=== Problem description ===
Look for "green" in the material below and show each line that contains it.
--- The data ---
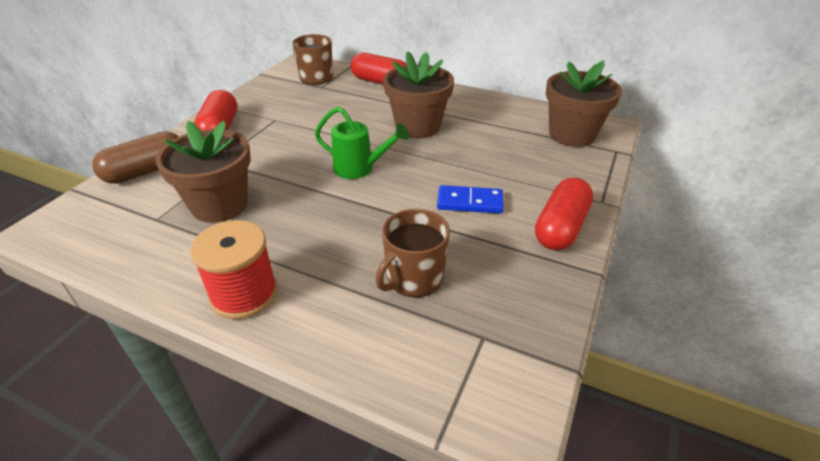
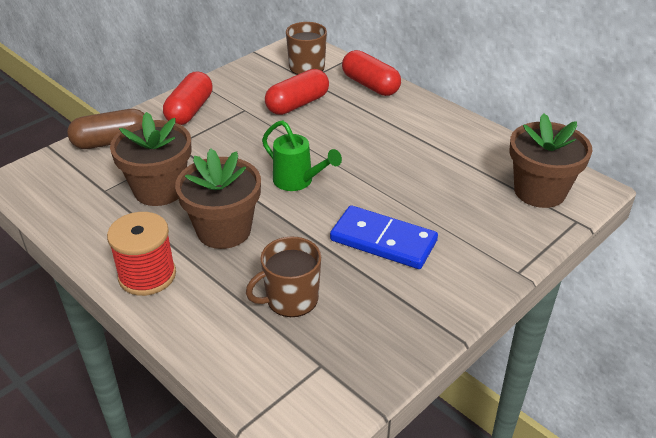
camera: 20 degrees right, 0 degrees up
brown flower pot [383,51,454,138] -> brown flower pot moved to [175,148,261,249]
blue domino [437,185,504,214] -> blue domino [330,205,438,269], size x1.50
red capsule [535,178,593,250] -> red capsule moved to [265,69,329,115]

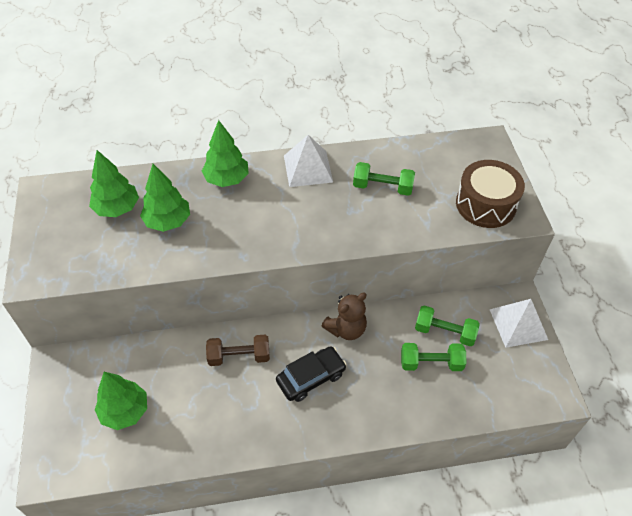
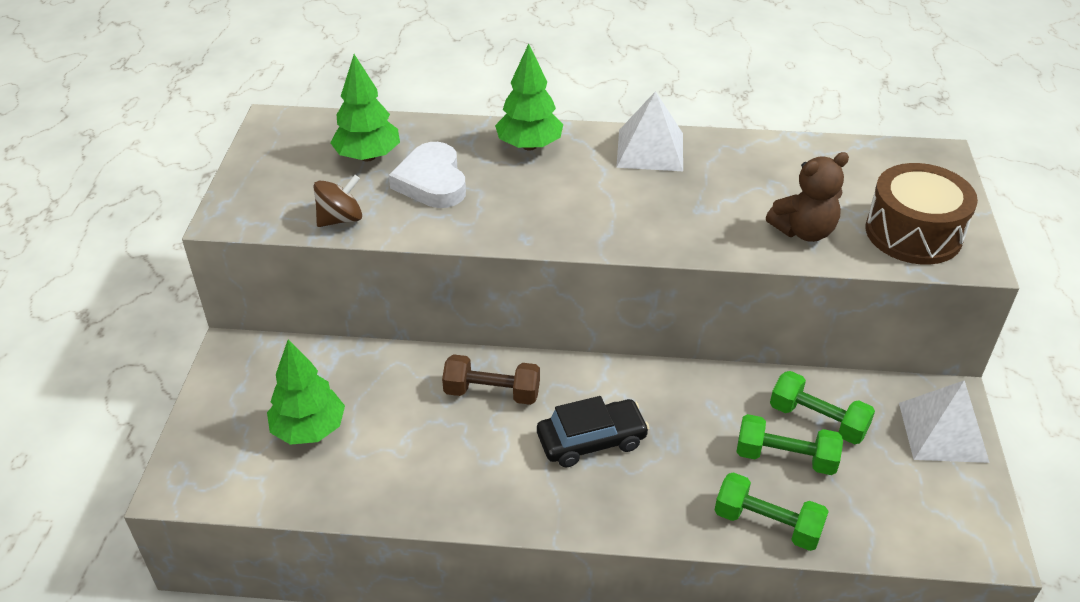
camera: 15 degrees right, 10 degrees down
green tree [140,164,190,232] -> white heart [389,142,466,208]
brown teddy bear [322,293,367,340] -> brown teddy bear moved to [766,152,849,242]
green dumbbell [353,162,415,196] -> green dumbbell moved to [714,472,829,551]
none -> brown spinning top [314,175,362,227]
---
=== Reply to the task ===
green tree [140,164,190,232] -> white heart [389,142,466,208]
green dumbbell [353,162,415,196] -> green dumbbell moved to [714,472,829,551]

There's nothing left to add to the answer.